[Object state comparisons]
======
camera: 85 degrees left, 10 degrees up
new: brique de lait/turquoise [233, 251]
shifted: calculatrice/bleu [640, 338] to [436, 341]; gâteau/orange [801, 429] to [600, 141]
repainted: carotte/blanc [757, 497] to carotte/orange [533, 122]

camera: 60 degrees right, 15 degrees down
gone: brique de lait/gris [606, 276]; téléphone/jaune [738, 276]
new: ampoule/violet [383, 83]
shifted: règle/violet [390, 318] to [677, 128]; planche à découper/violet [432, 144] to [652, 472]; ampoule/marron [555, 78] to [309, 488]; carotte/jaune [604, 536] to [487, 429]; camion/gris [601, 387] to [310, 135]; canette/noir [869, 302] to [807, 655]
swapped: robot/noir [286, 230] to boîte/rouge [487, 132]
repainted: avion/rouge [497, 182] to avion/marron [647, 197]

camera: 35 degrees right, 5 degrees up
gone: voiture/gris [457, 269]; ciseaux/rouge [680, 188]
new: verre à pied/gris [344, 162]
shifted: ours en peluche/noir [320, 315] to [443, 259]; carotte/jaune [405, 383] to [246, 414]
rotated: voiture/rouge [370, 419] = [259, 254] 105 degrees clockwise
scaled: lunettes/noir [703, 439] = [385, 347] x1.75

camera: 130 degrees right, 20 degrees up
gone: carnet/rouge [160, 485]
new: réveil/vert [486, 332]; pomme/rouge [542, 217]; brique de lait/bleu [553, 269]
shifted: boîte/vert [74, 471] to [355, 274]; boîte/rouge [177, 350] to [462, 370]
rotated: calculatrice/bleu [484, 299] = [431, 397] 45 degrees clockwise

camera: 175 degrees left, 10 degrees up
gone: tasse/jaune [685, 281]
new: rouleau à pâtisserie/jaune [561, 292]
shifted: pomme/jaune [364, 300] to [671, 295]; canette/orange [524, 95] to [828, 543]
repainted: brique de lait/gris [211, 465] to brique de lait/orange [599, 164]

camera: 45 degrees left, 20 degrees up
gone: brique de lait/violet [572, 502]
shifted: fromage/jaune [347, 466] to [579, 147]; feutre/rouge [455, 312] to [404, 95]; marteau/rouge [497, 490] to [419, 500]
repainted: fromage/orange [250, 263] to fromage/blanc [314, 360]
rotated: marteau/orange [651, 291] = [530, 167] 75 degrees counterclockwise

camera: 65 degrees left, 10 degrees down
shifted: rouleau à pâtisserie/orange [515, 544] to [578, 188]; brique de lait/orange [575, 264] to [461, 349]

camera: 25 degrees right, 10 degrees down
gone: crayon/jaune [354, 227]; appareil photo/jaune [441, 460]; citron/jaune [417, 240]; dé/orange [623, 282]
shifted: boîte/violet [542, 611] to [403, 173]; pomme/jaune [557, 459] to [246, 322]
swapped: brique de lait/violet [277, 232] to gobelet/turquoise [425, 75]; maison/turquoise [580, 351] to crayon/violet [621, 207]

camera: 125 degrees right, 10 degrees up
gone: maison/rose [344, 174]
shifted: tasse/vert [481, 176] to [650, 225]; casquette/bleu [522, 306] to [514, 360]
======
*Work request*.
Please go through the data above and copy each line that has the word "rotated".

*Solution for this exercise*.
rotated: voiture/rouge [370, 419] = [259, 254] 105 degrees clockwise
rotated: calculatrice/bleu [484, 299] = [431, 397] 45 degrees clockwise
rotated: marteau/orange [651, 291] = [530, 167] 75 degrees counterclockwise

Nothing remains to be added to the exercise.